WORK TO COMPLETE >>
Reproduce every line of the data below verbatim, including blank lines and indentation. Omit the picture markers from the output.

Dataset items >>
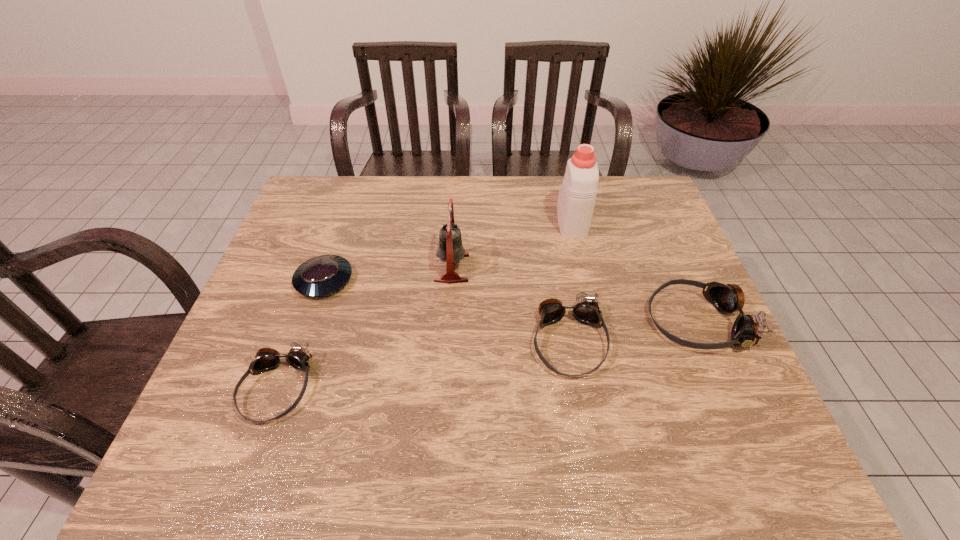
Locate an element on the screen. blank region between the second shortest goggles and the detergent is located at coordinates (570, 282).

Identify the location of empty space that is in between the rightmost object and the second goggles from right to left. (633, 332).

You are a GUI agent. You are given a task and a screenshot of the screen. Output one action in this format:
    pyautogui.click(x=<x>, y=<y>)
    Task: Click on the vacant area between the rightmost object and the shortest object
    
    Given the screenshot: What is the action you would take?
    pyautogui.click(x=511, y=301)

This screenshot has width=960, height=540. I want to click on vacant space in between the leftmost goggles and the second tallest object, so pos(365,328).

The image size is (960, 540). Identify the location of blank region between the bell and the second tallest goggles. (511, 305).

Identify the location of free space between the third shortest object and the detergent. The height and width of the screenshot is (540, 960). (570, 282).

Find the location of a particular element. This screenshot has height=540, width=960. vacant space that's between the fourth object from right to left and the farthest object is located at coordinates point(512,245).

Where is `vacant space that is in between the fifth shortest object and the leftmost goggles`? Image resolution: width=960 pixels, height=540 pixels. vacant space that is in between the fifth shortest object and the leftmost goggles is located at coordinates (365, 328).

Image resolution: width=960 pixels, height=540 pixels. In order to click on empty space that is in between the detergent and the second shortest object in this screenshot , I will do `click(424, 305)`.

You are a GUI agent. You are given a task and a screenshot of the screen. Output one action in this format:
    pyautogui.click(x=<x>, y=<y>)
    Task: Click on the free space between the tallest object and the rightmost object
    The image size is (960, 540).
    Given the screenshot: What is the action you would take?
    pyautogui.click(x=635, y=272)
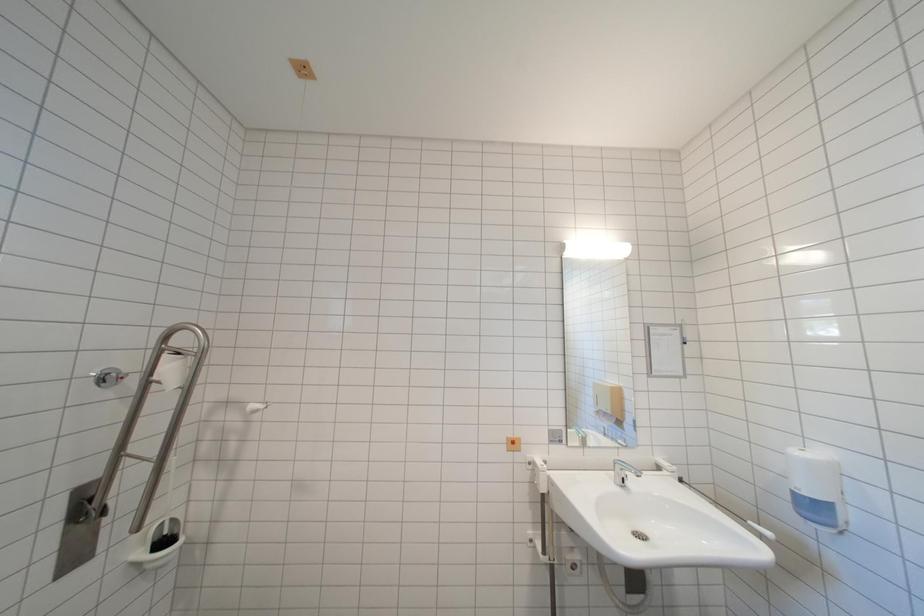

RESPONSE BELOW >>
Locate an element on the screen. blank region between the second shortest goggles and the detergent is located at coordinates (570, 282).

Identify the location of empty space that is in between the rightmost object and the second goggles from right to left. (633, 332).

You are a GUI agent. You are given a task and a screenshot of the screen. Output one action in this format:
    pyautogui.click(x=<x>, y=<y>)
    Task: Click on the vacant area between the rightmost object and the shortest object
    
    Given the screenshot: What is the action you would take?
    pyautogui.click(x=511, y=301)

This screenshot has width=960, height=540. I want to click on vacant space in between the leftmost goggles and the second tallest object, so pos(365,328).

The image size is (960, 540). Identify the location of blank region between the bell and the second tallest goggles. (511, 305).

Identify the location of free space between the third shortest object and the detergent. The height and width of the screenshot is (540, 960). (570, 282).

Find the location of a particular element. This screenshot has height=540, width=960. vacant space that's between the fourth object from right to left and the farthest object is located at coordinates point(512,245).

Where is `vacant space that is in between the fifth shortest object and the leftmost goggles`? Image resolution: width=960 pixels, height=540 pixels. vacant space that is in between the fifth shortest object and the leftmost goggles is located at coordinates (365, 328).

Image resolution: width=960 pixels, height=540 pixels. In order to click on empty space that is in between the detergent and the second shortest object in this screenshot , I will do `click(424, 305)`.

You are a GUI agent. You are given a task and a screenshot of the screen. Output one action in this format:
    pyautogui.click(x=<x>, y=<y>)
    Task: Click on the free space between the tallest object and the rightmost object
    The image size is (960, 540).
    Given the screenshot: What is the action you would take?
    pyautogui.click(x=635, y=272)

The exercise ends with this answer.